- _Task requirements_
Find the line containing "pink line: (1353, 123)" in the entries below. Restate it and each line after it, word for word, up to and including the line containing "green hexagon: (995, 989)".

*** Opening of Extracted entries ***

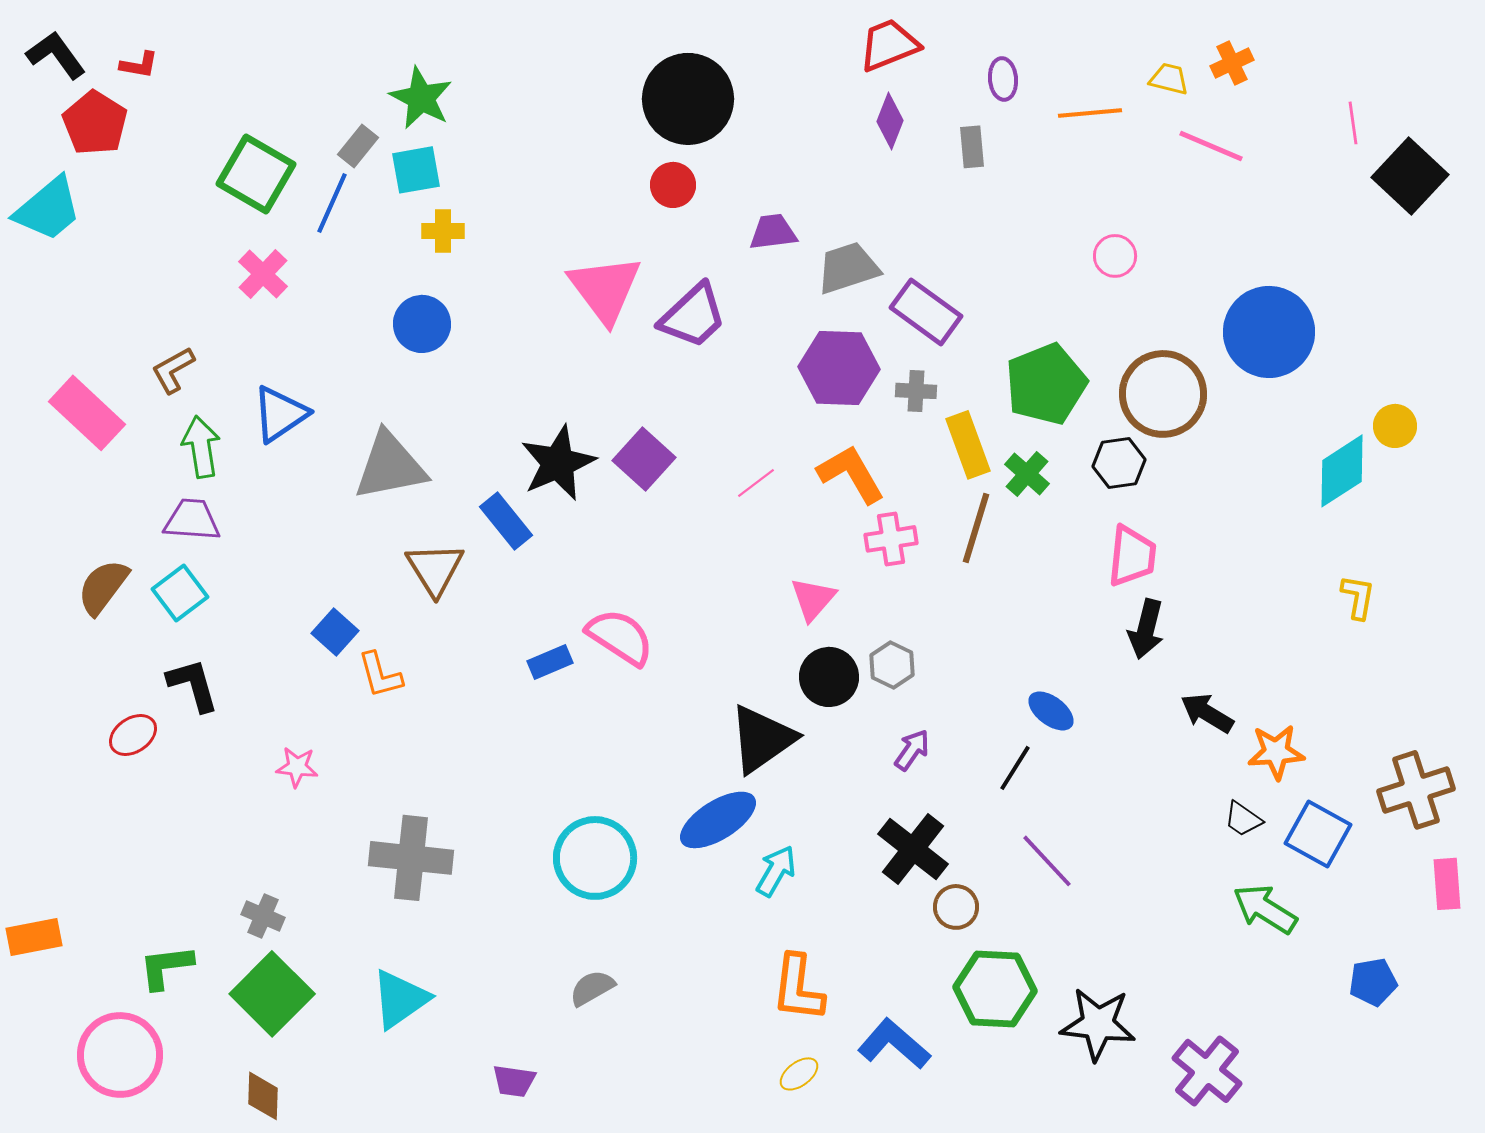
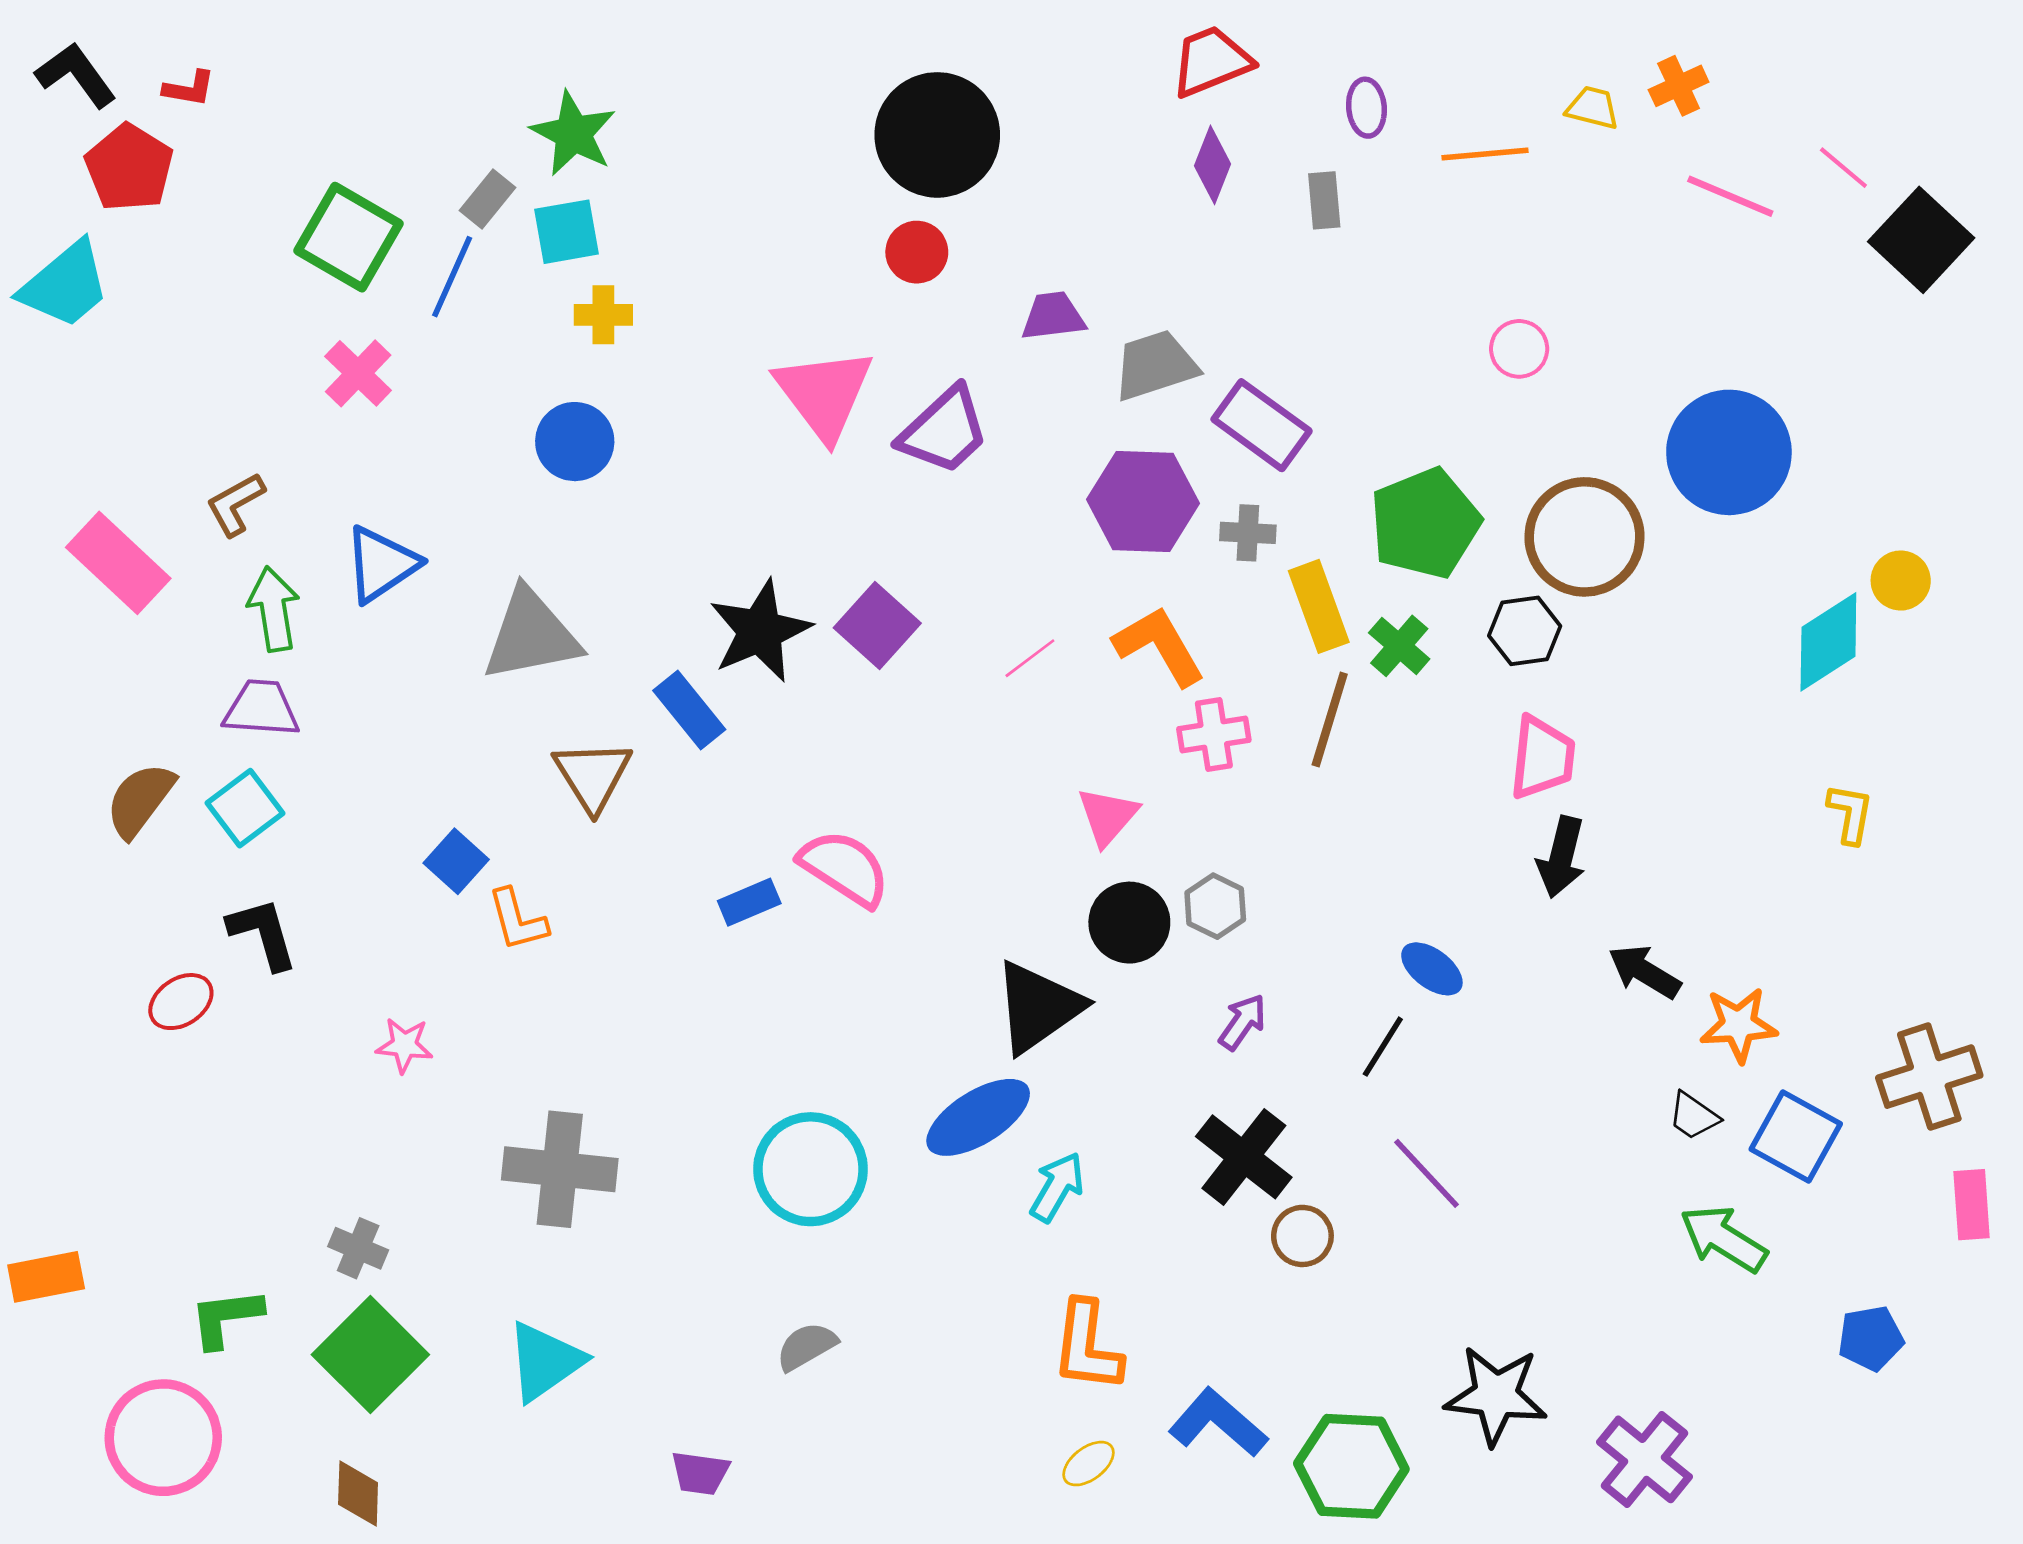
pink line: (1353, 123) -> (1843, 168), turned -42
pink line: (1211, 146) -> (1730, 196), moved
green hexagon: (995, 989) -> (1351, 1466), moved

*** Close of Extracted entries ***
*** Opening of Extracted entries ***

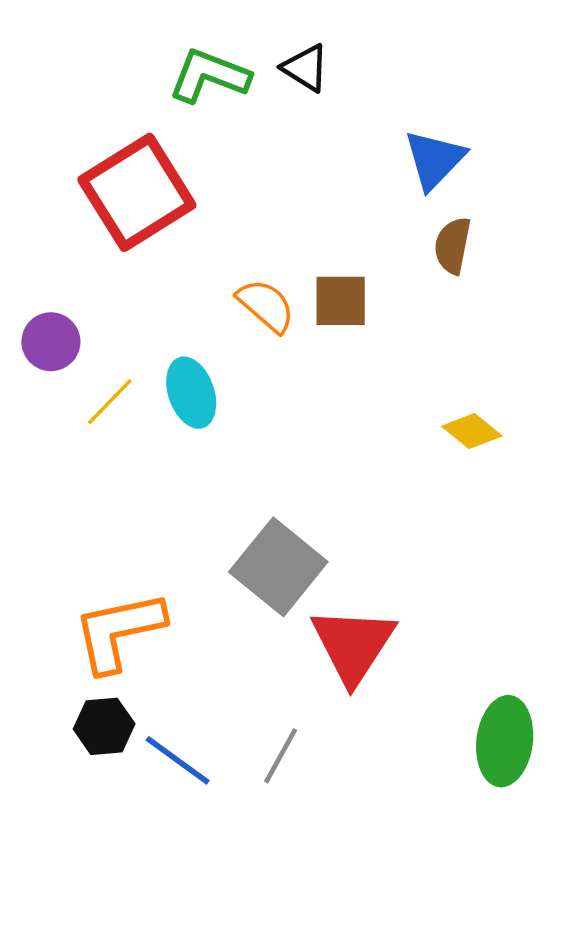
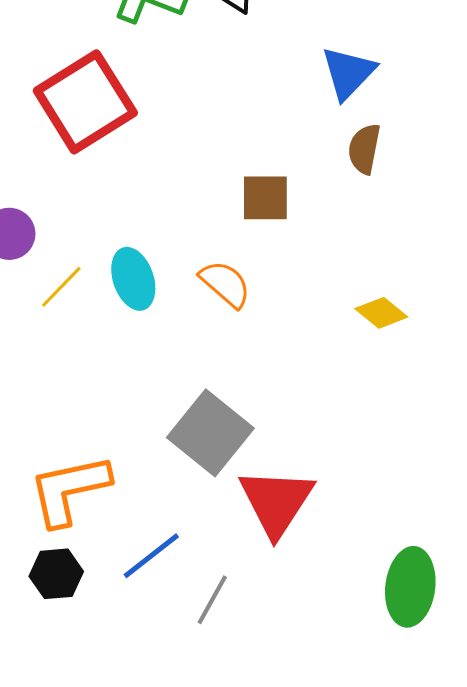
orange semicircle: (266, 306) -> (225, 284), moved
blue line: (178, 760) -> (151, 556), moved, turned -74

*** Close of Extracted entries ***

- _Completed task_
pink line: (1353, 123) -> (1843, 168), turned -42
pink line: (1211, 146) -> (1730, 196), moved
green hexagon: (995, 989) -> (1351, 1466), moved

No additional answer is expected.